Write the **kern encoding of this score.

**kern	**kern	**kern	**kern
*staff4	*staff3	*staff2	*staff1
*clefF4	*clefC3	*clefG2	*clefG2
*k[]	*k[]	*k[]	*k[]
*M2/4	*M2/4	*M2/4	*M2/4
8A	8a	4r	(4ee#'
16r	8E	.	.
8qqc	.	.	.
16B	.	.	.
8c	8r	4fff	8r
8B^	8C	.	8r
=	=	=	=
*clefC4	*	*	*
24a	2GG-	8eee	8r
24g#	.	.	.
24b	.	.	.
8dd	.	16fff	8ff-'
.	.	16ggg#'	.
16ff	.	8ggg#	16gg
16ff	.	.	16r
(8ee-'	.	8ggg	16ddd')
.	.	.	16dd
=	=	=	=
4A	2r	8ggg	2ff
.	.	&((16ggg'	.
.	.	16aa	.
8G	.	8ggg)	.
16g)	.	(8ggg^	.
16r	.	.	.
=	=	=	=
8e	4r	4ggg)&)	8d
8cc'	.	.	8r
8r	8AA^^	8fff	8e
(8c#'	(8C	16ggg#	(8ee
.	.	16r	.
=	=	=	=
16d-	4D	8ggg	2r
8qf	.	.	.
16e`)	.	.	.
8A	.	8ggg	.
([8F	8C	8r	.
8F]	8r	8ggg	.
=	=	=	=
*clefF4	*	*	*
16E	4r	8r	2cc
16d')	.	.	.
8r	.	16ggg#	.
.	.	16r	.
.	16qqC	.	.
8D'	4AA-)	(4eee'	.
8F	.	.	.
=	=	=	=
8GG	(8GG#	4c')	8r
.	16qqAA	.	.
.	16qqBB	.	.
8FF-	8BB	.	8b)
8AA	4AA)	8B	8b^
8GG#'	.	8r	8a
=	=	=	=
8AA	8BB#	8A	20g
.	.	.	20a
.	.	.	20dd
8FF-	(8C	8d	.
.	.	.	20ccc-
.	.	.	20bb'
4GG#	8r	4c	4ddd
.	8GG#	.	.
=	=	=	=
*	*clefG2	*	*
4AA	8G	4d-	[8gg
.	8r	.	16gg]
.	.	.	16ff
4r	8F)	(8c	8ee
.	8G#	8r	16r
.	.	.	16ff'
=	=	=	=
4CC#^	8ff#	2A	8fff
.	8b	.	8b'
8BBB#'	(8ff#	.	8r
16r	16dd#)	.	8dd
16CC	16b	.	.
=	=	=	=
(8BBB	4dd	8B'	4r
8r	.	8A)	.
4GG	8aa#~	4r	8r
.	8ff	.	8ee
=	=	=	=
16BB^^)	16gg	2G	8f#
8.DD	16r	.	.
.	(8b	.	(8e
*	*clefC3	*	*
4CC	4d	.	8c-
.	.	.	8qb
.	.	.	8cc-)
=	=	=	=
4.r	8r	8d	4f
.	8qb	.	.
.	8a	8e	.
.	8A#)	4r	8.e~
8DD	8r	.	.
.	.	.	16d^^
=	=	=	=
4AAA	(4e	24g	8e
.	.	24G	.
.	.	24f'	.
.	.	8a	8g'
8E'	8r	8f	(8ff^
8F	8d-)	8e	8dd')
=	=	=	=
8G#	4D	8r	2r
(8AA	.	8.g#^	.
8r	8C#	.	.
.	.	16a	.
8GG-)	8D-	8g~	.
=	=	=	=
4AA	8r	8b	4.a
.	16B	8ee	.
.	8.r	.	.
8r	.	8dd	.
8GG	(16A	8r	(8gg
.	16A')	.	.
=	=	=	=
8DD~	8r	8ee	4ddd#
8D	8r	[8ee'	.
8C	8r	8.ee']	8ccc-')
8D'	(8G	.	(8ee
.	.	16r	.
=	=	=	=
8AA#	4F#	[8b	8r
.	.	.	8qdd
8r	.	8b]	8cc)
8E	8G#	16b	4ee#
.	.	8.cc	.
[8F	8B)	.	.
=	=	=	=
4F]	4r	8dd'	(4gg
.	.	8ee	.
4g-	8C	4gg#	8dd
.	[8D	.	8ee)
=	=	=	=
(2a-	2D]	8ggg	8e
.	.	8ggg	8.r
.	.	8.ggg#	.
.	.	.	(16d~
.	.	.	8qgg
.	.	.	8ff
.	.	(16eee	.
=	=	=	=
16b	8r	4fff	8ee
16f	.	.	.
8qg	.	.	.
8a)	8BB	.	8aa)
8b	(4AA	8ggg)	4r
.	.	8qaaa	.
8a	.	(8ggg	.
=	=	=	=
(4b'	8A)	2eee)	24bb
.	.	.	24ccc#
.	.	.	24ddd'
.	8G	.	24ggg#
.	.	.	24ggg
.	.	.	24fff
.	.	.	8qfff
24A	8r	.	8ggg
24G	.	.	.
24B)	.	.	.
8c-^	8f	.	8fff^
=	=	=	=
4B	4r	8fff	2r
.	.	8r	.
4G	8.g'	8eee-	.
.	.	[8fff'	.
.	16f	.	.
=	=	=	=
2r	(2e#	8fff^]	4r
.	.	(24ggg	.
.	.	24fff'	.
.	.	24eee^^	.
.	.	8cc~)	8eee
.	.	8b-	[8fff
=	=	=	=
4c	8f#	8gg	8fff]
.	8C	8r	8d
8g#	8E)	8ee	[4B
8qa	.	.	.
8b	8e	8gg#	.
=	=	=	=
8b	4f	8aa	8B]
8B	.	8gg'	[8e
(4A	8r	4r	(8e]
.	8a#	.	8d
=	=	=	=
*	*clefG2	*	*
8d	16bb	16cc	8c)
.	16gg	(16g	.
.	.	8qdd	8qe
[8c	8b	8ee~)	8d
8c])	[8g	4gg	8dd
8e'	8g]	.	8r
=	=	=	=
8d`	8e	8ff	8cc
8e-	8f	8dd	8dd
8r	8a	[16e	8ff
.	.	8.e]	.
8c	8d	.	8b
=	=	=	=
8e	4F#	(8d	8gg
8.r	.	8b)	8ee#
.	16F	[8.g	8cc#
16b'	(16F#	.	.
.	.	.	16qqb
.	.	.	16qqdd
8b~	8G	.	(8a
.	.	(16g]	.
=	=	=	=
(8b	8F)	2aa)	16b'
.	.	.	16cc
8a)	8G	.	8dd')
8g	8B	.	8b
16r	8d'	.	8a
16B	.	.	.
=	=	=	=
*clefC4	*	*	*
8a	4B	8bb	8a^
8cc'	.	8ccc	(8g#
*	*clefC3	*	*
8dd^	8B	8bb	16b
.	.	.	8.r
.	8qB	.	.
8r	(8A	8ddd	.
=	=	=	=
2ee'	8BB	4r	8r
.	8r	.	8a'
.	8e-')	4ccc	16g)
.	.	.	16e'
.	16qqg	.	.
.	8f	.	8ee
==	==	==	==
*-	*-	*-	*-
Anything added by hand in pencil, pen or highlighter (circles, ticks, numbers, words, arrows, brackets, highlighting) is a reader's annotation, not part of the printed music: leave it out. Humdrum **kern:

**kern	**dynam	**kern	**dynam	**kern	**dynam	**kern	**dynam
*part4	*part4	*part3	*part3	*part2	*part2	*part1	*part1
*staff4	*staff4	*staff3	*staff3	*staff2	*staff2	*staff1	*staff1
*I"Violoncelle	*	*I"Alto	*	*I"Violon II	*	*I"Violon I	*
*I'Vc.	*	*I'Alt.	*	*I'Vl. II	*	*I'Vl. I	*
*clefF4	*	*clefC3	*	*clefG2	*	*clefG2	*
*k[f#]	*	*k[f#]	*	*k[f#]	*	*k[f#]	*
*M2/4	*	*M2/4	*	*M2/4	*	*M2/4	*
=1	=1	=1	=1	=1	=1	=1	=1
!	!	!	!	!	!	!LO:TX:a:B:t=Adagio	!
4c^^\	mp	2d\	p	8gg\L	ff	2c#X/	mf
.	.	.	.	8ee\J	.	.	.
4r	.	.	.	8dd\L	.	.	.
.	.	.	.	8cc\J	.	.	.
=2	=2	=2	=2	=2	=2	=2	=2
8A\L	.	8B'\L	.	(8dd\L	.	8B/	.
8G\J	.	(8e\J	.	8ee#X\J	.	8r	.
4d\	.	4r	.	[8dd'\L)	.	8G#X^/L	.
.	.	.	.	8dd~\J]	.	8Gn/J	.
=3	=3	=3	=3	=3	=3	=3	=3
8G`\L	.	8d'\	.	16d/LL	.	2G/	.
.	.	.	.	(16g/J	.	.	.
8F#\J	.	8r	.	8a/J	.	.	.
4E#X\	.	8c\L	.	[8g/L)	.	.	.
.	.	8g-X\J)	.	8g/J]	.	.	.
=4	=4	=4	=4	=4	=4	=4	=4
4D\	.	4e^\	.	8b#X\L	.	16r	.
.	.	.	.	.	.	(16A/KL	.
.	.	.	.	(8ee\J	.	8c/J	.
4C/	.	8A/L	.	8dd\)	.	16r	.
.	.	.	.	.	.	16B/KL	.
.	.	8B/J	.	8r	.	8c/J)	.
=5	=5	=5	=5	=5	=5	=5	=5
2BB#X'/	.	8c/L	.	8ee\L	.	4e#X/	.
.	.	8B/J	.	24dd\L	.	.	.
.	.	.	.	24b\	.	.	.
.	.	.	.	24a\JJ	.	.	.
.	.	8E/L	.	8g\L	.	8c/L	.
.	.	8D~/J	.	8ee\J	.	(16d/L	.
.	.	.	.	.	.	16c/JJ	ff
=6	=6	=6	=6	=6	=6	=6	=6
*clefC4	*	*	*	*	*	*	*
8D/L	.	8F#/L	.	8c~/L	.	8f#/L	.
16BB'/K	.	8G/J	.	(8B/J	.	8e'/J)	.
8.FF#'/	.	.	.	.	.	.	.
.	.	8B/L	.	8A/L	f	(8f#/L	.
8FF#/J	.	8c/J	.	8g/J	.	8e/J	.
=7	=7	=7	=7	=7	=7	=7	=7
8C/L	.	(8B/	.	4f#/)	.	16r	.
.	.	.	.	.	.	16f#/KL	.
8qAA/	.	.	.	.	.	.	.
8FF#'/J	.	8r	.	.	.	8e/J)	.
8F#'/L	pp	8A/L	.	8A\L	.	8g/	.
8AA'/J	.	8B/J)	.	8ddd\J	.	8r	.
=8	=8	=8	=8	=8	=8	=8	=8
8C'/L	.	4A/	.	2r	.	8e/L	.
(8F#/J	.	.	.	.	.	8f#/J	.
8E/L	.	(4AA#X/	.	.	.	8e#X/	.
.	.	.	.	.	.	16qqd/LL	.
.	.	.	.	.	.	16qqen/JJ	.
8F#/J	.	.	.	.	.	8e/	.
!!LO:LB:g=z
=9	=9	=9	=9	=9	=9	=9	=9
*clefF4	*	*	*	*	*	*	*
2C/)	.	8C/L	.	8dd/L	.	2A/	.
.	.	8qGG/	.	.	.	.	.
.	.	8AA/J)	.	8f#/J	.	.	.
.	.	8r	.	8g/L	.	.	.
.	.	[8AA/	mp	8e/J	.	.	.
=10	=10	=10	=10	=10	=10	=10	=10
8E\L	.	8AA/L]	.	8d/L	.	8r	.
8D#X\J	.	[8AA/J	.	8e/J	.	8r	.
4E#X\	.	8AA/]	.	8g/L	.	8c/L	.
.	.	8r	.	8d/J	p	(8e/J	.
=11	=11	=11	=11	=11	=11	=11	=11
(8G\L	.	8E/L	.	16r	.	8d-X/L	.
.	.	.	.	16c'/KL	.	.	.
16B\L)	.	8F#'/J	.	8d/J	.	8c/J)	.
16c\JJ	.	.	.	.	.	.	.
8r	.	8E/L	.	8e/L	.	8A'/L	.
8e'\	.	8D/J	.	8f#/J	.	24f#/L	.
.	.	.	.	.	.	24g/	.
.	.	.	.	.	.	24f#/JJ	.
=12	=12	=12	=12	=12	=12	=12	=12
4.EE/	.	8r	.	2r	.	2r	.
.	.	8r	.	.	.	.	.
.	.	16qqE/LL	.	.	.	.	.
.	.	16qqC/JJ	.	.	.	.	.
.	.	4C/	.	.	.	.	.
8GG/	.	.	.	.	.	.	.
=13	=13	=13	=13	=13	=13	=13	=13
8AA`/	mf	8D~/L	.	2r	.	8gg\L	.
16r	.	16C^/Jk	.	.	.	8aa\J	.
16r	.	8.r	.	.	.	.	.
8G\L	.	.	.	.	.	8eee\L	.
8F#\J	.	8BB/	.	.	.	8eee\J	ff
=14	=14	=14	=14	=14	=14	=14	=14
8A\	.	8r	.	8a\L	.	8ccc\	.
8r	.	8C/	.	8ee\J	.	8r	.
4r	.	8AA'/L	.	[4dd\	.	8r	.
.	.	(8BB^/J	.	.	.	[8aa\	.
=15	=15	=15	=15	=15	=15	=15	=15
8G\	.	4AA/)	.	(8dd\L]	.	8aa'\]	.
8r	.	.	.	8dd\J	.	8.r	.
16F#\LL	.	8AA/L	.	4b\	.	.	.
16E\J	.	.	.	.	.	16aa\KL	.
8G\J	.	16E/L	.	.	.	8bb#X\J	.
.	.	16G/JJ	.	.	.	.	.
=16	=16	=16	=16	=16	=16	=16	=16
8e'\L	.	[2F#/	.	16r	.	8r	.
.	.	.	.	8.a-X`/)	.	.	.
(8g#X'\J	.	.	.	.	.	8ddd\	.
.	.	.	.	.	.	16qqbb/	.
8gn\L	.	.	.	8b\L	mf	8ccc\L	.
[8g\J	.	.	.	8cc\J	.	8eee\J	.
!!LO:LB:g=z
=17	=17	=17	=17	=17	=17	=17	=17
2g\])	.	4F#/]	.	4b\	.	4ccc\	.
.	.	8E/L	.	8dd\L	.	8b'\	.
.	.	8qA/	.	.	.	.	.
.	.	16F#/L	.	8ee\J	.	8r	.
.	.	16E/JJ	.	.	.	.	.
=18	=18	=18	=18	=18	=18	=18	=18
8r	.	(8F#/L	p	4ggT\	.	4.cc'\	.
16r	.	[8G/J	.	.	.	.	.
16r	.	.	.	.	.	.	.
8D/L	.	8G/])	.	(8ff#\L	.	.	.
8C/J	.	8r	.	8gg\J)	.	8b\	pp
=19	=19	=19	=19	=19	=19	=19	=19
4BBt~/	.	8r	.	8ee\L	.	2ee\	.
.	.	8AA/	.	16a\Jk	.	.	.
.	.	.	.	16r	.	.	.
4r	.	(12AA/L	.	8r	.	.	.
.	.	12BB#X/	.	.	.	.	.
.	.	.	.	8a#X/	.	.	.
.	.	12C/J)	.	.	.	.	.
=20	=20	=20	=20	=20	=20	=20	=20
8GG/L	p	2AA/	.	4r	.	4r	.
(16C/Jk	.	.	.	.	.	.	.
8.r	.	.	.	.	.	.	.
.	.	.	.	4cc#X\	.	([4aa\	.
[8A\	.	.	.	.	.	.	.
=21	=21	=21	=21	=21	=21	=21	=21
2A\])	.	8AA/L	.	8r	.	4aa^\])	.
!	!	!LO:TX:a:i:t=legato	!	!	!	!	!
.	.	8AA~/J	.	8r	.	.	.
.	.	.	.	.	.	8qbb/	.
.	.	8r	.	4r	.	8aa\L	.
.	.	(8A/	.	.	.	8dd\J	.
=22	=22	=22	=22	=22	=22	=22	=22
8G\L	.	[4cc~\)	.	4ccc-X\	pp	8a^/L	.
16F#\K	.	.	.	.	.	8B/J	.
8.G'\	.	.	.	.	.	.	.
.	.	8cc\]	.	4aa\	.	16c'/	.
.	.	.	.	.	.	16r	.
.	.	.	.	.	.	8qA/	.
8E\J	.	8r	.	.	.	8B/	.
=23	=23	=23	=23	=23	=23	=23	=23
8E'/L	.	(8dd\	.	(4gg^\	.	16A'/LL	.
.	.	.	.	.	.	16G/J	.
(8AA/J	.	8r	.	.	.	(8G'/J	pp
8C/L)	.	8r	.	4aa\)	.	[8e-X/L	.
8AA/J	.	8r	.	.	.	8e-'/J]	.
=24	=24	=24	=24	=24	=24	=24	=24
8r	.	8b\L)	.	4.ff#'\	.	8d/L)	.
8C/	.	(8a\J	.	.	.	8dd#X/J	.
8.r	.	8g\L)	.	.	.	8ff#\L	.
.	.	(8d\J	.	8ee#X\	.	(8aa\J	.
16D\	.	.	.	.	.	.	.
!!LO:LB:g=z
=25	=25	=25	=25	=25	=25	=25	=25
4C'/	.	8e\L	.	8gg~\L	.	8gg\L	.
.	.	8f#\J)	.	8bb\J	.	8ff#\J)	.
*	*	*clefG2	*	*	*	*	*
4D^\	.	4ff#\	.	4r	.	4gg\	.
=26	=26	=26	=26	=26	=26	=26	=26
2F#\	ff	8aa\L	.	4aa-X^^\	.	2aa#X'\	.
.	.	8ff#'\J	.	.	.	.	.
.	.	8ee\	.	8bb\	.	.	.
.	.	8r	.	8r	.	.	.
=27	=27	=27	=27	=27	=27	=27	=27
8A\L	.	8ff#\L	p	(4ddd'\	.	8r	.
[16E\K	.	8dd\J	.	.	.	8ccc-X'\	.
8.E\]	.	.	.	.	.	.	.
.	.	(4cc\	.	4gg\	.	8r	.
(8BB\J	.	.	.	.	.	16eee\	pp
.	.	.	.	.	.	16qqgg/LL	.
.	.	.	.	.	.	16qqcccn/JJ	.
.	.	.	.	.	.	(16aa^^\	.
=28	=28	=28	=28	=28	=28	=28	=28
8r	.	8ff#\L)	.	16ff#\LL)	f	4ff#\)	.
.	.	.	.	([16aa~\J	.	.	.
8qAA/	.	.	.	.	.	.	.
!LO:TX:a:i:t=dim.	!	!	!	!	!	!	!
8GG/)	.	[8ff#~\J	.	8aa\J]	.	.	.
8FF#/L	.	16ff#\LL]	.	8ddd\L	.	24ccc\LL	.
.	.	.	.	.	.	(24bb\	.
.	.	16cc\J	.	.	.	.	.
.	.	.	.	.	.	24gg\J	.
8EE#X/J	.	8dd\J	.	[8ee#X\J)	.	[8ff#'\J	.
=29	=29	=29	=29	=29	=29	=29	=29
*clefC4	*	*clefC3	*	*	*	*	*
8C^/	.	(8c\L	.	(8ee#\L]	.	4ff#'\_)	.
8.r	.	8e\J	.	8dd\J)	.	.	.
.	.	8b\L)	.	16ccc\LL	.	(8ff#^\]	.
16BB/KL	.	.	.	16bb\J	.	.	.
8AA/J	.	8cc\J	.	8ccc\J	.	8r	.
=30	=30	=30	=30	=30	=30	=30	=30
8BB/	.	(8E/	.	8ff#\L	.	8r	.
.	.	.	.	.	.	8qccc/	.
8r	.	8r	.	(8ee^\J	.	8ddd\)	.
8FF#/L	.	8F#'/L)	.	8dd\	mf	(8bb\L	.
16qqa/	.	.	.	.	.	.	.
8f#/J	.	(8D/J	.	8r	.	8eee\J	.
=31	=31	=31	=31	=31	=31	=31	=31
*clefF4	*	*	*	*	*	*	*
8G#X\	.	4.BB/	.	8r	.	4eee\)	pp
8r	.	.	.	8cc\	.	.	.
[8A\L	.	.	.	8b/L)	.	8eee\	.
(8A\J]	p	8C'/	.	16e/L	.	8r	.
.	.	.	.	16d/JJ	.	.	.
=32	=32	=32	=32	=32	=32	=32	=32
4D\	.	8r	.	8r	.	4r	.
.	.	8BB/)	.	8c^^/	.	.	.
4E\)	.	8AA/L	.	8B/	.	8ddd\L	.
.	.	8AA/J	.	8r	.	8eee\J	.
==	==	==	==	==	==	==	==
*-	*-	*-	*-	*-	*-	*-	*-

TASK GOAL:
Please list, in full, every line above that contains the string "kern". Case counts.

CORRECT ANSWER:
Write the **kern encoding of this score.
**kern	**kern	**kern	**kern
Anything added by hand in pencil, pen or highlighter (circles, ticks, numbers, words, arrows, brackets, highlighting) is a reader's annotation, not part of the printed music: leave it out. Humdrum **kern:
**kern	**dynam	**kern	**dynam	**kern	**dynam	**kern	**dynam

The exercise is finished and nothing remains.